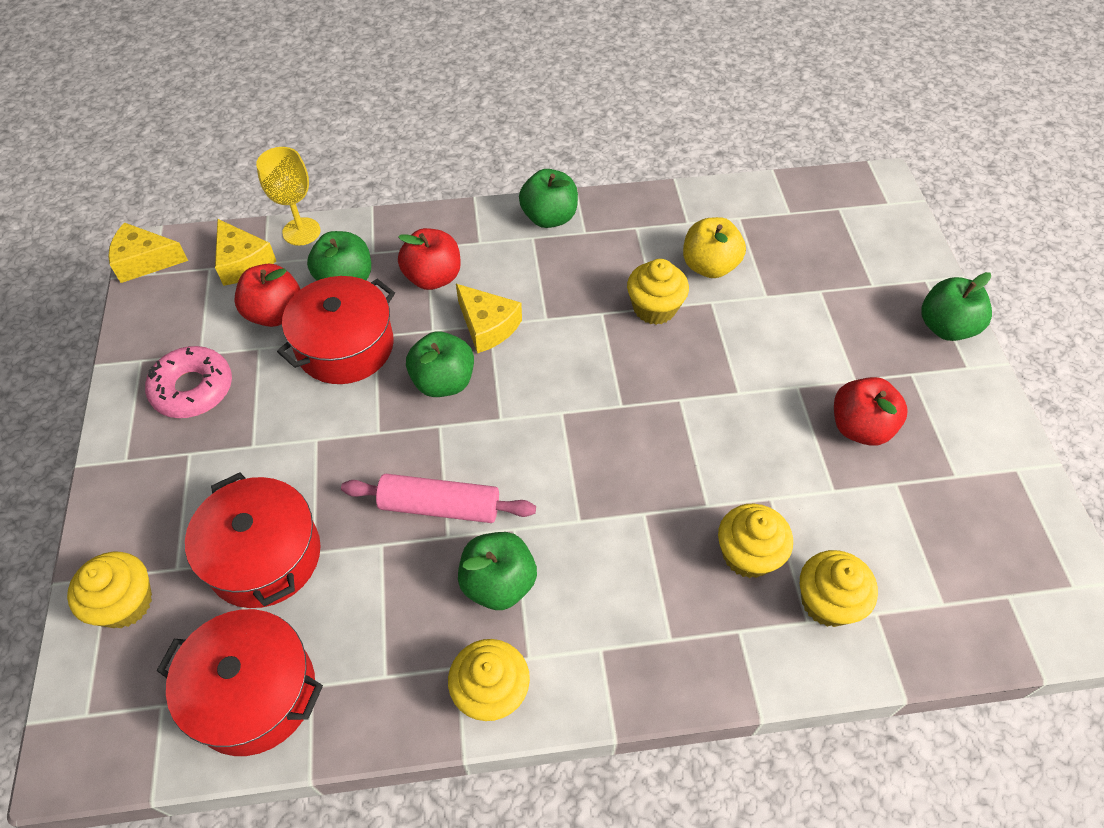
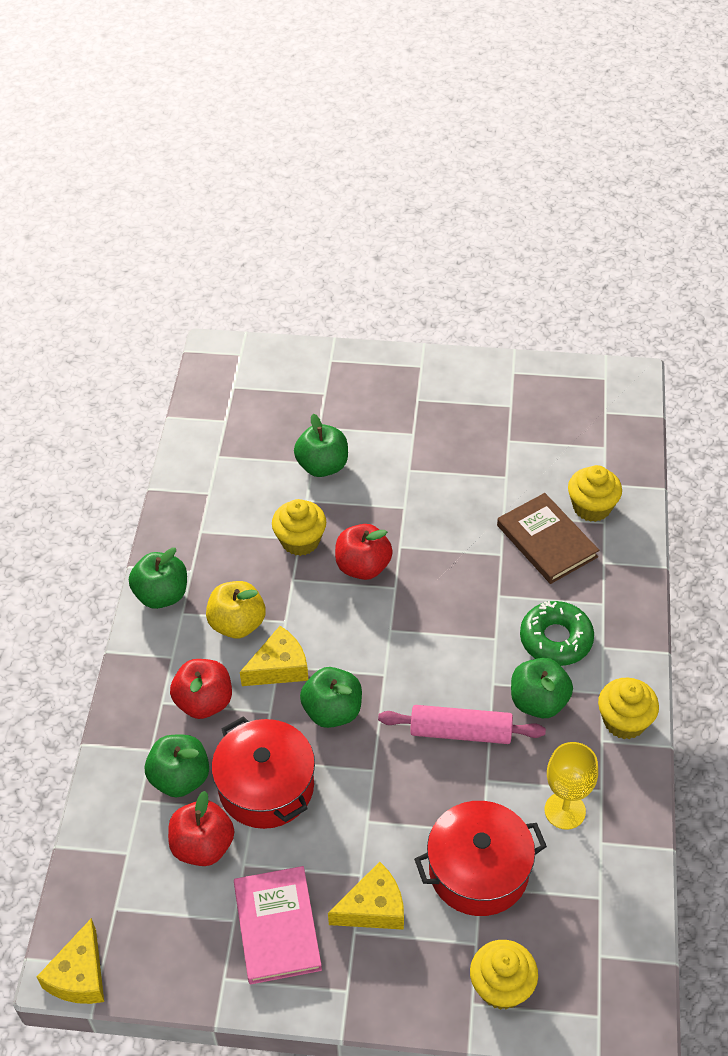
camera: 75 degrees left, 5 degrees down
(193, 389) = (277, 927): pink donut -> pink book
(242, 262) = (119, 874): yellow cheese -> yellow cheese (373, 908)
(254, 693) = (600, 884): red pot -> none
(301, 231) = (95, 814): yellow goblet -> yellow goblet (565, 810)
(440, 506) = (461, 732): pink rolling pin -> pink rolling pin turned 75 degrees clockwise
(596, 589) = (556, 639): none -> green donut
(709, 266) = (266, 491): yellow apple -> yellow apple (237, 624)
(748, 554) = (547, 541): yellow cupcake -> brown book
(860, 427) = (457, 444): red apple -> red apple (363, 566)
(945, 327) = (380, 365): green apple -> green apple (322, 466)

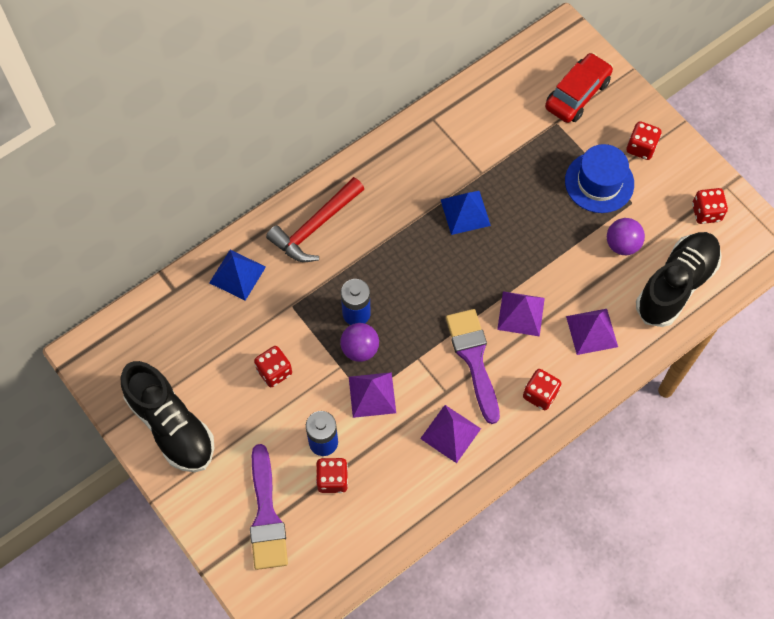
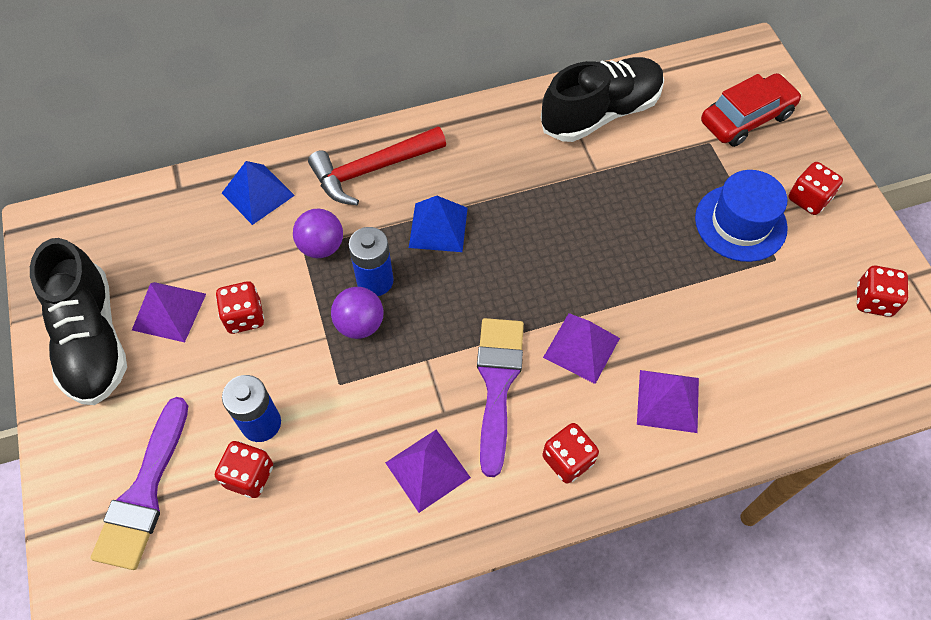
camera: 20 degrees right, 5 degrees down
(372, 394) = (349, 385): purple pyramid -> purple pyramid (169, 311)
(465, 212) = (558, 207): blue pyramid -> blue pyramid (438, 227)
(622, 244) = (746, 305): purple ball -> purple ball (321, 246)
(676, 285) = (803, 379): black shoe -> black shoe (600, 113)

→ **Activity**
From the first line above to the last, copy the records exactly but omit the pictures.

→ **Response area**
camera: 75 degrees left, 5 degrees down
(193, 389) = (277, 927): pink donut -> pink book
(242, 262) = (119, 874): yellow cheese -> yellow cheese (373, 908)
(254, 693) = (600, 884): red pot -> none
(301, 231) = (95, 814): yellow goblet -> yellow goblet (565, 810)
(440, 506) = (461, 732): pink rolling pin -> pink rolling pin turned 75 degrees clockwise
(596, 589) = (556, 639): none -> green donut
(709, 266) = (266, 491): yellow apple -> yellow apple (237, 624)
(748, 554) = (547, 541): yellow cupcake -> brown book
(860, 427) = (457, 444): red apple -> red apple (363, 566)
(945, 327) = (380, 365): green apple -> green apple (322, 466)

camera: 20 degrees right, 5 degrees down
(372, 394) = (349, 385): purple pyramid -> purple pyramid (169, 311)
(465, 212) = (558, 207): blue pyramid -> blue pyramid (438, 227)
(622, 244) = (746, 305): purple ball -> purple ball (321, 246)
(676, 285) = (803, 379): black shoe -> black shoe (600, 113)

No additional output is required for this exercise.